» **AIM OF THE TASK**
Convert every line of the rows below into a Markdown table with the columns "No." and "Line", numbering each line and skipping blank lines. Leave the pictures out.
►
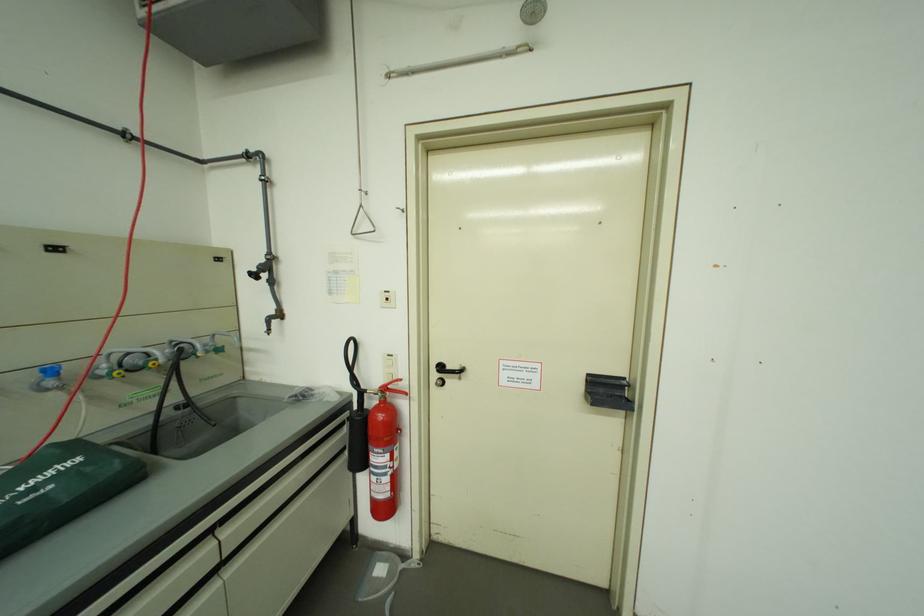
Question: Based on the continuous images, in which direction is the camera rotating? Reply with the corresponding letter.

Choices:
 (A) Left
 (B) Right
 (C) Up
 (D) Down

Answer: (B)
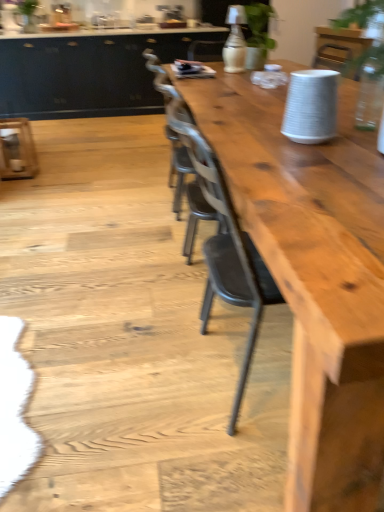
The image size is (384, 512). I want to click on natural wood table at center, so click(x=313, y=278).

What do you see at coordinates (313, 278) in the screenshot? I see `natural wood table at center` at bounding box center [313, 278].

The image size is (384, 512). Describe the element at coordinates (88, 72) in the screenshot. I see `matte black cabinetry at upper left` at that location.

You are a GUI agent. You are given a task and a screenshot of the screen. Output one action in this format:
    pyautogui.click(x=<x>, y=<y>)
    Task: Click on the matte black cabinetry at upper left
    Image resolution: width=384 pixels, height=512 pixels.
    Given the screenshot: What is the action you would take?
    88,72

Where is `natural wood table at center`? This screenshot has height=512, width=384. natural wood table at center is located at coordinates (313, 278).

In the scene shown: Does natural wood table at center appear on the left side of matte black cabinetry at upper left?

Incorrect, natural wood table at center is not on the left side of matte black cabinetry at upper left.

Which object is more forward, natural wood table at center or matte black cabinetry at upper left?

natural wood table at center.

Is point (343, 493) in front of point (99, 84)?

Yes.

From the image's perspective, is natural wood table at center above matte black cabinetry at upper left?

Actually, natural wood table at center appears below matte black cabinetry at upper left in the image.

From a real-world perspective, is natural wood table at center physically above matte black cabinetry at upper left?

Incorrect, from a real-world perspective, natural wood table at center is lower than matte black cabinetry at upper left.

Between natural wood table at center and matte black cabinetry at upper left, which one has smaller width?

matte black cabinetry at upper left.

Which of these two, natural wood table at center or matte black cabinetry at upper left, stands shorter?

Standing shorter between the two is natural wood table at center.

Is natural wood table at center smaller than matte black cabinetry at upper left?

Indeed, natural wood table at center has a smaller size compared to matte black cabinetry at upper left.

Is natural wood table at center inside or outside of matte black cabinetry at upper left?

natural wood table at center is located beyond the bounds of matte black cabinetry at upper left.

Are natural wood table at center and matte black cabinetry at upper left far apart?

Yes.

Could you tell me if natural wood table at center is turned towards matte black cabinetry at upper left?

Yes, natural wood table at center is oriented towards matte black cabinetry at upper left.

How different are the orientations of natural wood table at center and matte black cabinetry at upper left in degrees?

The angular difference between natural wood table at center and matte black cabinetry at upper left is 179 degrees.

Locate an element on the screen. This screenshot has width=384, height=512. table that appears below the matte black cabinetry at upper left (from the image's perspective) is located at coordinates (313, 278).

Which object is positioned more to the right, matte black cabinetry at upper left or natural wood table at center?

natural wood table at center is more to the right.

Is the position of matte black cabinetry at upper left less distant than that of natural wood table at center?

No, the depth of matte black cabinetry at upper left is greater than that of natural wood table at center.

Does point (56, 56) come behind point (275, 145)?

Yes, point (56, 56) is farther from viewer.

In the scene shown: From the image's perspective, is matte black cabinetry at upper left above or below natural wood table at center?

Based on their image positions, matte black cabinetry at upper left is located above natural wood table at center.

From a real-world perspective, does matte black cabinetry at upper left sit lower than natural wood table at center?

No.

Does matte black cabinetry at upper left have a lesser width compared to natural wood table at center?

Indeed, matte black cabinetry at upper left has a lesser width compared to natural wood table at center.

Is matte black cabinetry at upper left taller or shorter than natural wood table at center?

In the image, matte black cabinetry at upper left appears to be taller than natural wood table at center.

Considering the sizes of matte black cabinetry at upper left and natural wood table at center in the image, is matte black cabinetry at upper left bigger or smaller than natural wood table at center?

Considering their sizes, matte black cabinetry at upper left takes up more space than natural wood table at center.

Can we say matte black cabinetry at upper left lies outside natural wood table at center?

matte black cabinetry at upper left lies outside natural wood table at center's area.

Would you say matte black cabinetry at upper left is a long distance from natural wood table at center?

Yes, matte black cabinetry at upper left and natural wood table at center are located far from each other.

Is matte black cabinetry at upper left facing away from natural wood table at center?

That's not correct — matte black cabinetry at upper left is not looking away from natural wood table at center.

How distant is matte black cabinetry at upper left from natural wood table at center?

They are 4.09 meters apart.

In order to click on cabinetry above the natural wood table at center (from a real-world perspective) in this screenshot , I will do `click(88, 72)`.

The image size is (384, 512). I want to click on cabinetry positioned vertically above the natural wood table at center (from a real-world perspective), so click(x=88, y=72).

This screenshot has height=512, width=384. What are the coordinates of `table below the matte black cabinetry at upper left (from the image's perspective)` in the screenshot? It's located at (313, 278).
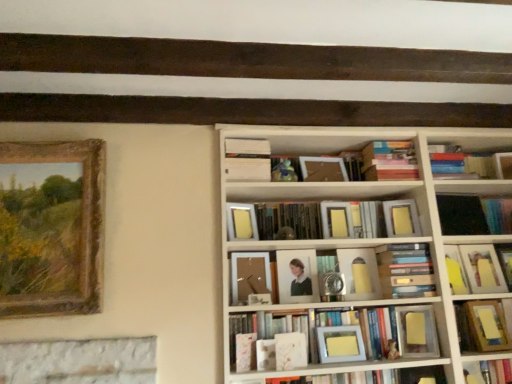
◄
» **TASK RESULT**
| No. | Line |
|---|---|
| 1 | Question: Based on the continuous images, in which direction is the camera rotating? Reply with the corresponding letter. |
| 2 | Choices: |
| 3 |  (A) Left |
| 4 |  (B) Right |
| 5 |  (C) Up |
| 6 |  (D) Down |
| 7 | Answer: (B) |
| 8 | The image size is (384, 512). I want to click on natural wood table at center, so click(x=313, y=278). |
| 9 | What do you see at coordinates (313, 278) in the screenshot? I see `natural wood table at center` at bounding box center [313, 278]. |
| 10 | The image size is (384, 512). Describe the element at coordinates (88, 72) in the screenshot. I see `matte black cabinetry at upper left` at that location. |
| 11 | You are a GUI agent. You are given a task and a screenshot of the screen. Output one action in this format: |
| 12 |     pyautogui.click(x=<x>, y=<y>) |
| 13 |     Task: Click on the matte black cabinetry at upper left |
| 14 |     Image resolution: width=384 pixels, height=512 pixels. |
| 15 |     Given the screenshot: What is the action you would take? |
| 16 |     88,72 |
| 17 | Where is `natural wood table at center`? This screenshot has height=512, width=384. natural wood table at center is located at coordinates (313, 278). |
| 18 | In the scene shown: Does natural wood table at center appear on the left side of matte black cabinetry at upper left? |
| 19 | Incorrect, natural wood table at center is not on the left side of matte black cabinetry at upper left. |
| 20 | Which object is more forward, natural wood table at center or matte black cabinetry at upper left? |
| 21 | natural wood table at center. |
| 22 | Is point (343, 493) in front of point (99, 84)? |
| 23 | Yes. |
| 24 | From the image's perspective, is natural wood table at center above matte black cabinetry at upper left? |
| 25 | Actually, natural wood table at center appears below matte black cabinetry at upper left in the image. |
| 26 | From a real-world perspective, is natural wood table at center physically above matte black cabinetry at upper left? |
| 27 | Incorrect, from a real-world perspective, natural wood table at center is lower than matte black cabinetry at upper left. |
| 28 | Between natural wood table at center and matte black cabinetry at upper left, which one has smaller width? |
| 29 | matte black cabinetry at upper left. |
| 30 | Which of these two, natural wood table at center or matte black cabinetry at upper left, stands shorter? |
| 31 | Standing shorter between the two is natural wood table at center. |
| 32 | Is natural wood table at center smaller than matte black cabinetry at upper left? |
| 33 | Indeed, natural wood table at center has a smaller size compared to matte black cabinetry at upper left. |
| 34 | Is natural wood table at center inside or outside of matte black cabinetry at upper left? |
| 35 | natural wood table at center is located beyond the bounds of matte black cabinetry at upper left. |
| 36 | Are natural wood table at center and matte black cabinetry at upper left far apart? |
| 37 | Yes. |
| 38 | Could you tell me if natural wood table at center is turned towards matte black cabinetry at upper left? |
| 39 | Yes, natural wood table at center is oriented towards matte black cabinetry at upper left. |
| 40 | How different are the orientations of natural wood table at center and matte black cabinetry at upper left in degrees? |
| 41 | The angular difference between natural wood table at center and matte black cabinetry at upper left is 179 degrees. |
| 42 | Locate an element on the screen. This screenshot has width=384, height=512. table that appears below the matte black cabinetry at upper left (from the image's perspective) is located at coordinates (313, 278). |
| 43 | Which object is positioned more to the right, matte black cabinetry at upper left or natural wood table at center? |
| 44 | natural wood table at center is more to the right. |
| 45 | Is the position of matte black cabinetry at upper left less distant than that of natural wood table at center? |
| 46 | No, the depth of matte black cabinetry at upper left is greater than that of natural wood table at center. |
| 47 | Does point (56, 56) come behind point (275, 145)? |
| 48 | Yes, point (56, 56) is farther from viewer. |
| 49 | In the scene shown: From the image's perspective, is matte black cabinetry at upper left above or below natural wood table at center? |
| 50 | Based on their image positions, matte black cabinetry at upper left is located above natural wood table at center. |
| 51 | From a real-world perspective, does matte black cabinetry at upper left sit lower than natural wood table at center? |
| 52 | No. |
| 53 | Does matte black cabinetry at upper left have a lesser width compared to natural wood table at center? |
| 54 | Indeed, matte black cabinetry at upper left has a lesser width compared to natural wood table at center. |
| 55 | Is matte black cabinetry at upper left taller or shorter than natural wood table at center? |
| 56 | In the image, matte black cabinetry at upper left appears to be taller than natural wood table at center. |
| 57 | Considering the sizes of matte black cabinetry at upper left and natural wood table at center in the image, is matte black cabinetry at upper left bigger or smaller than natural wood table at center? |
| 58 | Considering their sizes, matte black cabinetry at upper left takes up more space than natural wood table at center. |
| 59 | Can we say matte black cabinetry at upper left lies outside natural wood table at center? |
| 60 | matte black cabinetry at upper left lies outside natural wood table at center's area. |
| 61 | Would you say matte black cabinetry at upper left is a long distance from natural wood table at center? |
| 62 | Yes, matte black cabinetry at upper left and natural wood table at center are located far from each other. |
| 63 | Is matte black cabinetry at upper left facing away from natural wood table at center? |
| 64 | That's not correct — matte black cabinetry at upper left is not looking away from natural wood table at center. |
| 65 | How distant is matte black cabinetry at upper left from natural wood table at center? |
| 66 | They are 4.09 meters apart. |
| 67 | In order to click on cabinetry above the natural wood table at center (from a real-world perspective) in this screenshot , I will do `click(88, 72)`. |
| 68 | The image size is (384, 512). I want to click on cabinetry positioned vertically above the natural wood table at center (from a real-world perspective), so click(x=88, y=72). |
| 69 | This screenshot has height=512, width=384. What are the coordinates of `table below the matte black cabinetry at upper left (from the image's perspective)` in the screenshot? It's located at (313, 278). |